Input material:
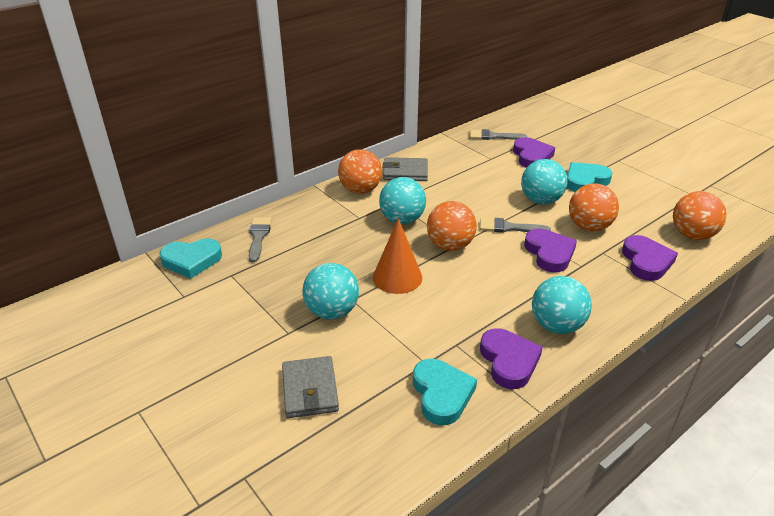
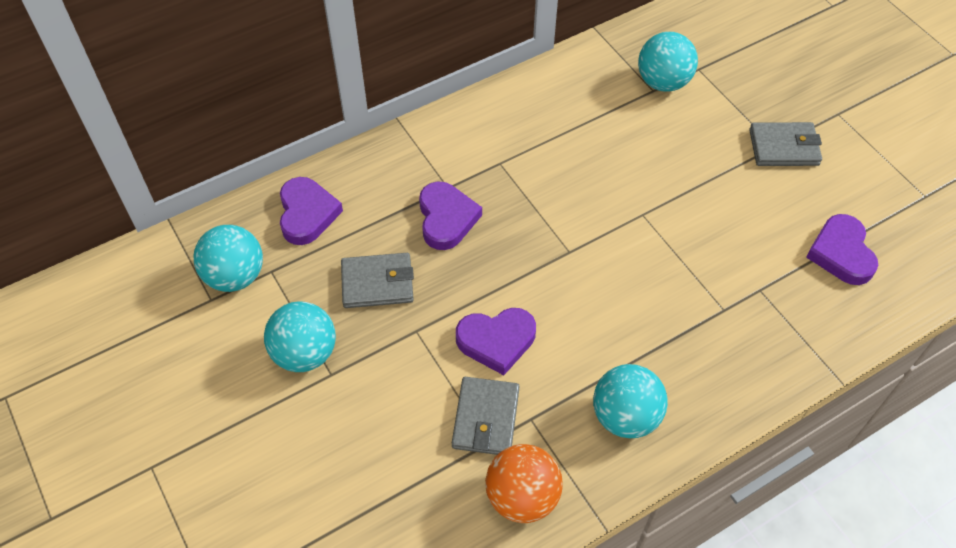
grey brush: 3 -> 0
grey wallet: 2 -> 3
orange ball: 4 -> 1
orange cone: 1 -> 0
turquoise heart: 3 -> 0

Exercise details: Verbatim copy, images excluded: transcribe all the entries above.

Solution to the exercise:
grey brush: 3 -> 0
grey wallet: 2 -> 3
orange ball: 4 -> 1
orange cone: 1 -> 0
turquoise heart: 3 -> 0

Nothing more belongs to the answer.